> _Task directions_: Report back every line from the entries below in which the word "purple" occurs.

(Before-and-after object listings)
◇ ◇ ◇ ◇

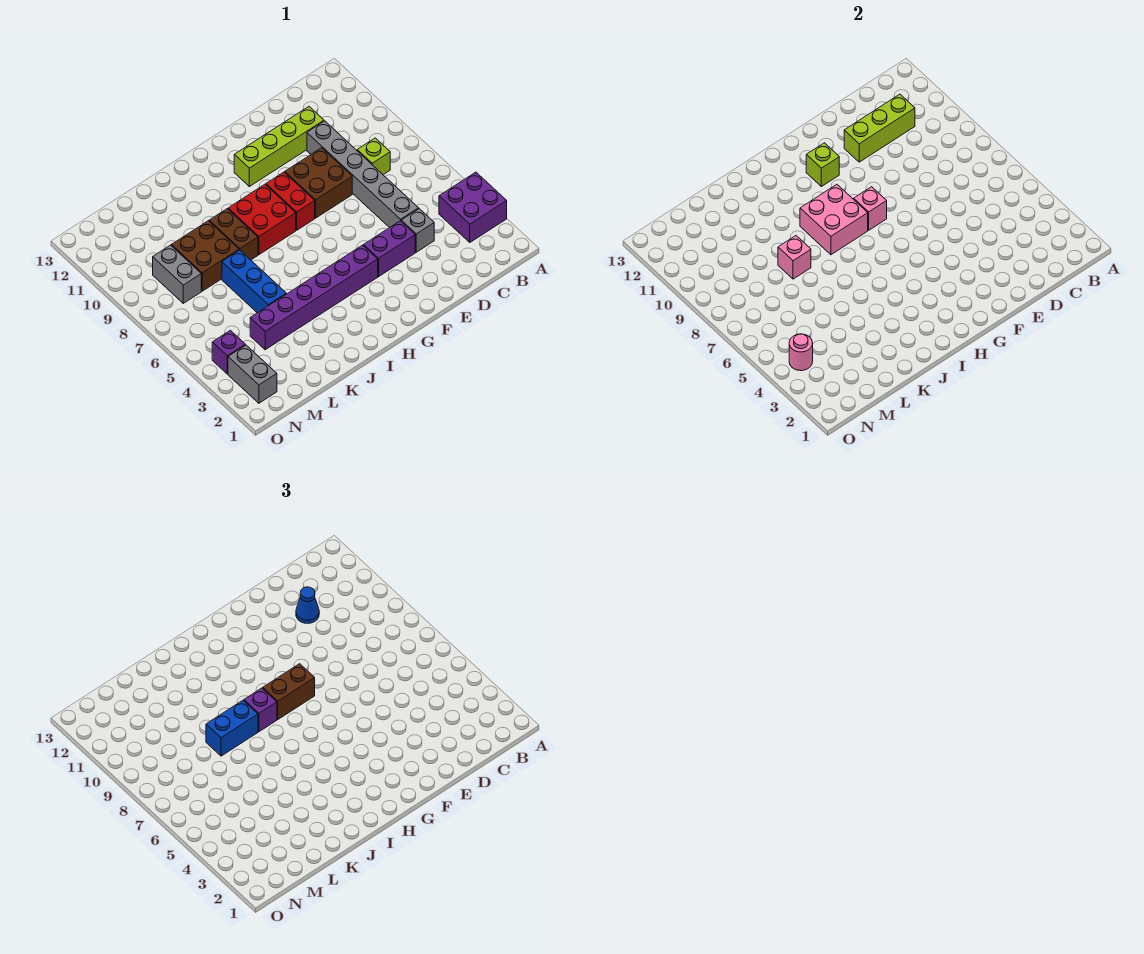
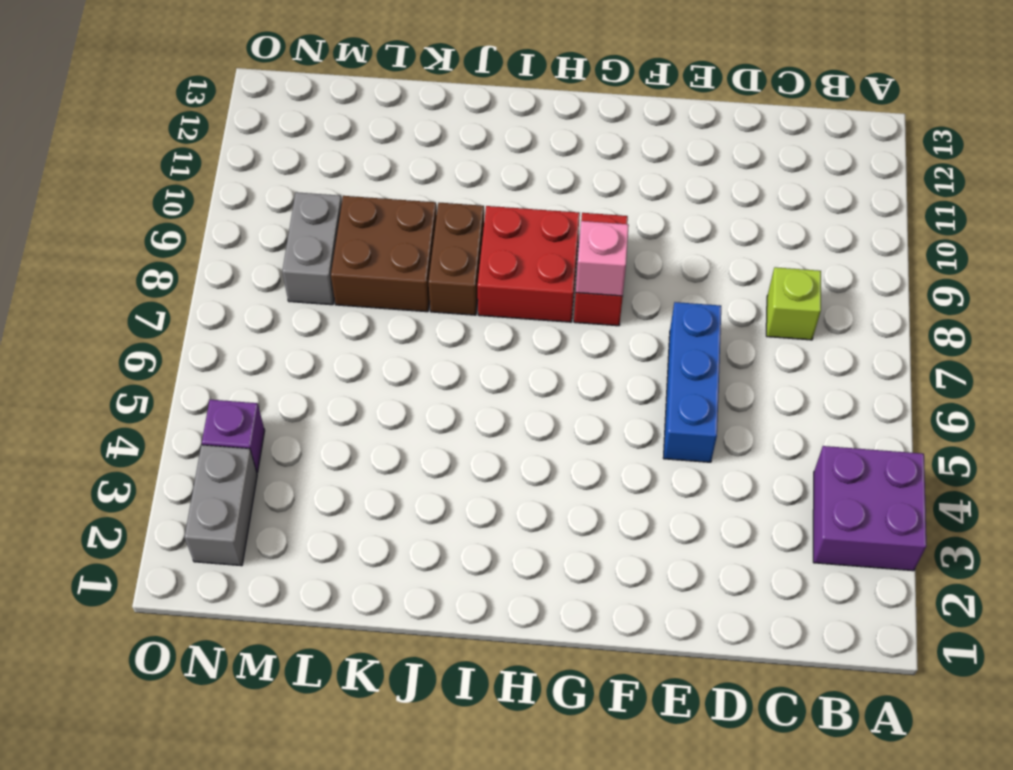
blue 1x3 brick [663,302,721,462] -> blue 1x3 brick moved to [222,250,286,313]
none -> grey 1x1 brick [401,209,434,252]
none -> grey 1x6 brick [307,121,419,228]
none -> lime 1x4 brick [234,107,324,187]

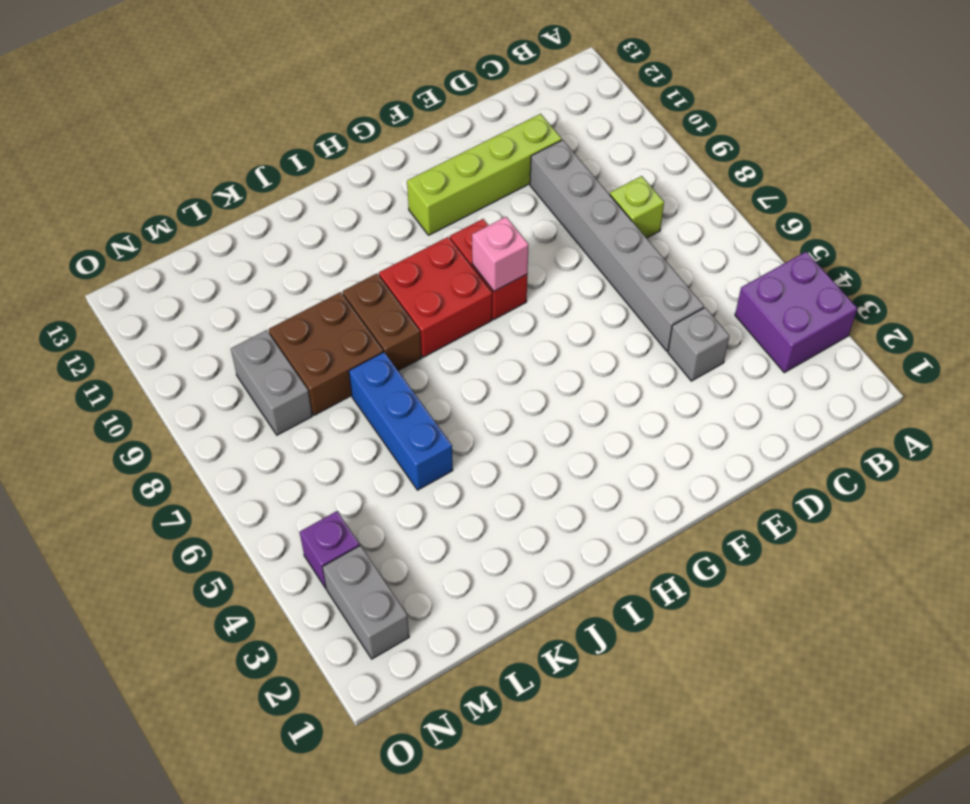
none -> purple 1x2 brick [364,221,415,277]
none -> brown 2x2 brick [285,148,352,218]
none -> purple 1x6 brick [250,245,378,350]

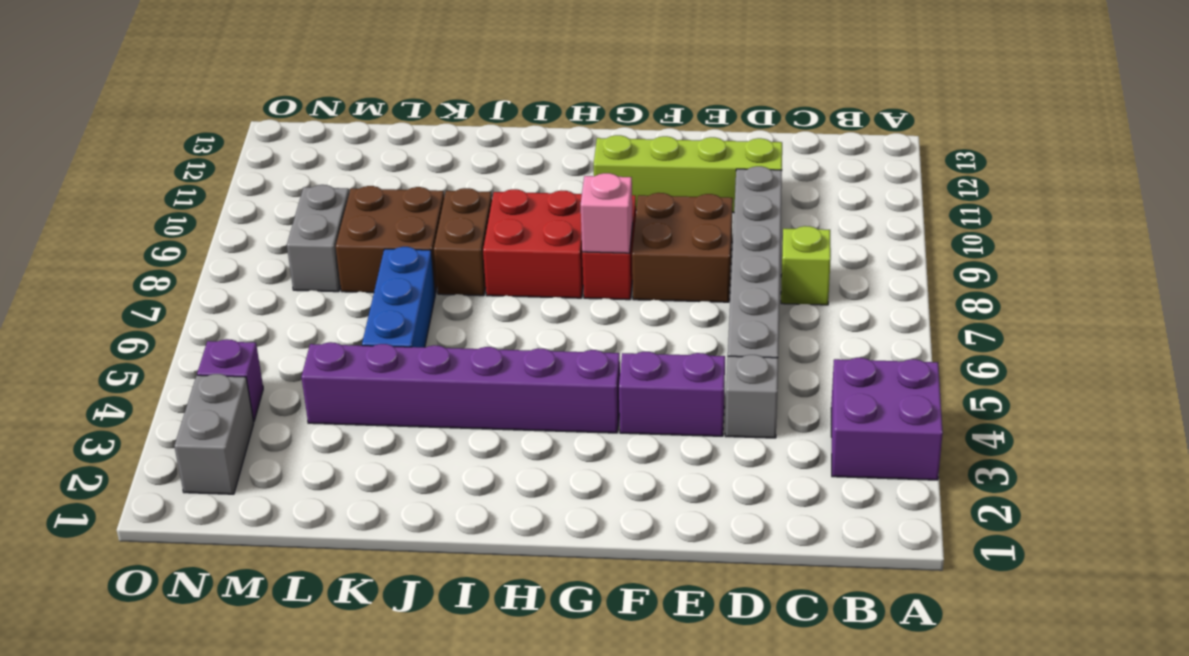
none -> lime 1x3 brick [844,94,915,162]
none -> lime 1x1 brick [806,143,839,187]
none -> pink 2x2 brick [800,184,868,255]

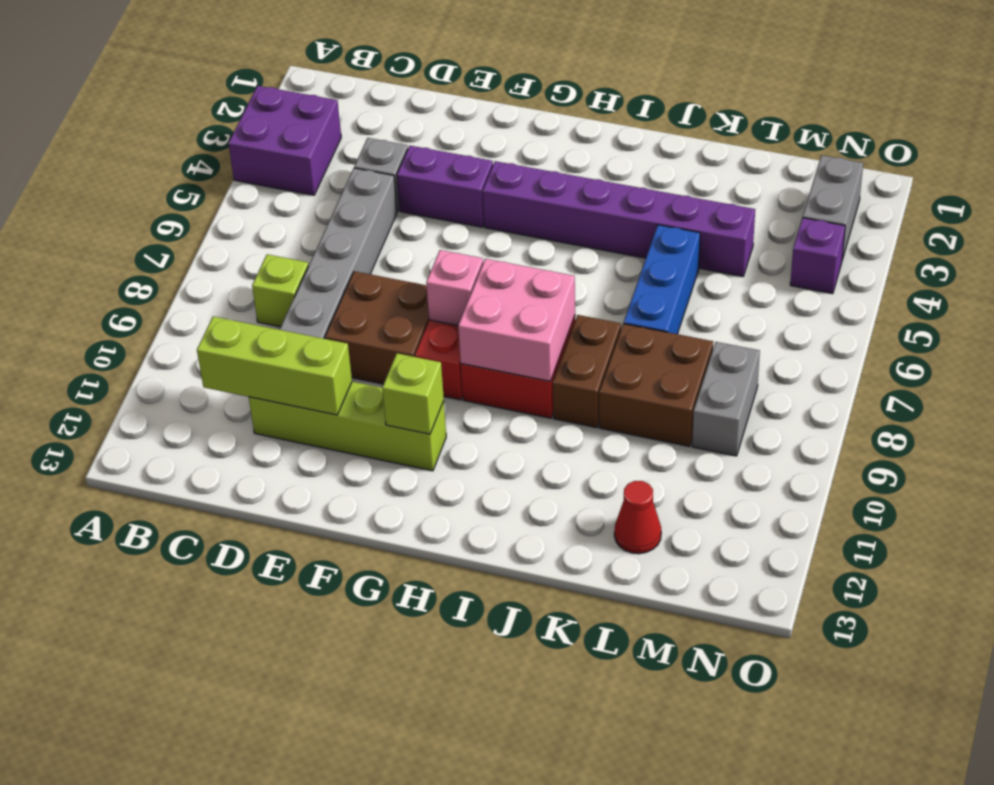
red 1x1 cone [614,481,661,554] -> none
none -> pink 1x1 brick [778,236,811,279]
none -> pink 1x1 round brick [789,334,813,371]
none -> blue 1x1 cone [296,587,319,623]

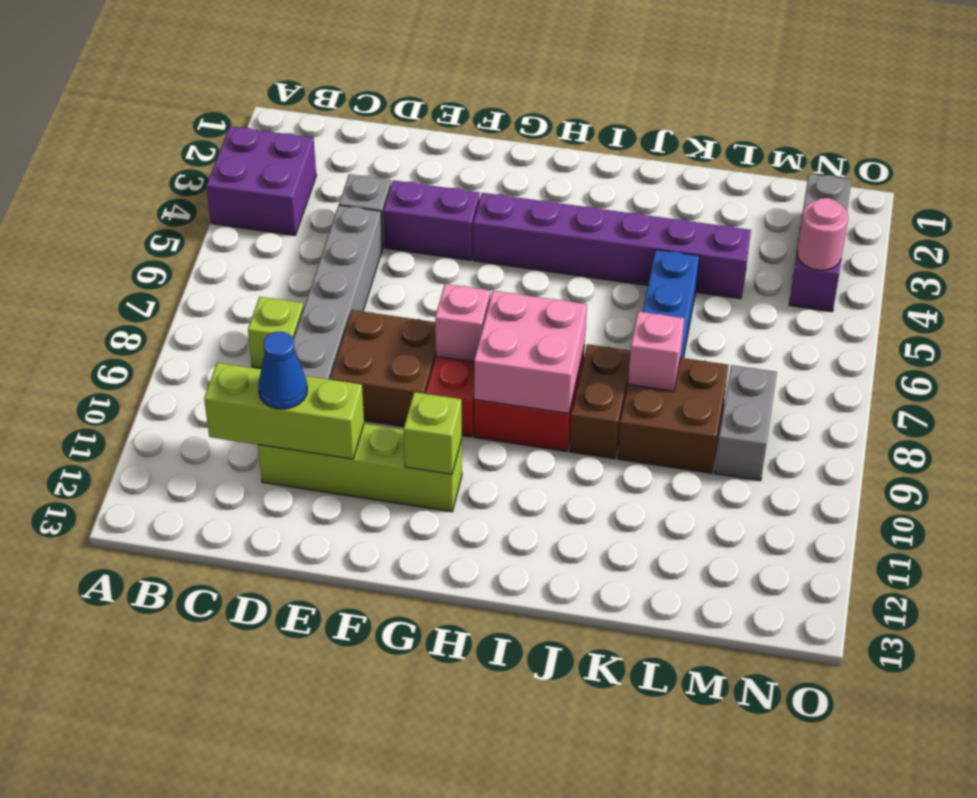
none -> brown 1x2 brick [263,664,315,719]
none -> purple 1x1 brick [244,688,277,732]
none -> blue 1x2 brick [206,700,258,756]

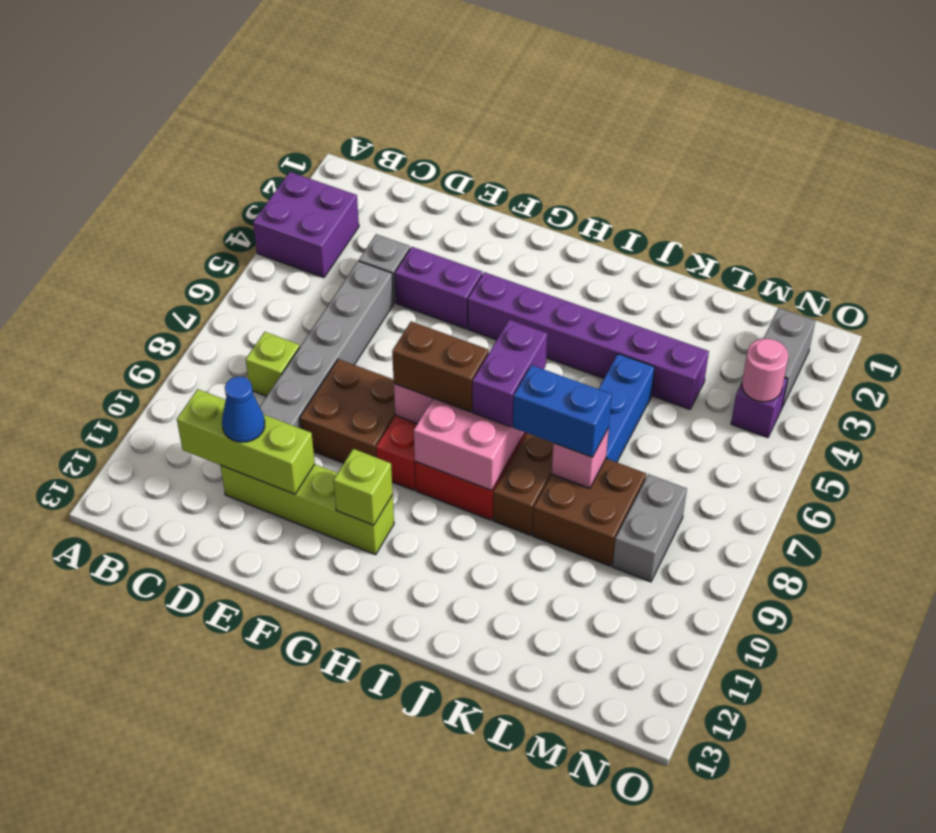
purple 1x2 brick [473,320,547,427] -> purple 1x1 brick [244,688,277,732]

◇ ◇ ◇ ◇

> _Written response_:
none -> purple 1x2 brick [364,221,415,277]
none -> purple 1x6 brick [250,245,378,350]
none -> purple 1x1 brick [244,688,277,732]
purple 1x2 brick [473,320,547,427] -> purple 1x1 brick [244,688,277,732]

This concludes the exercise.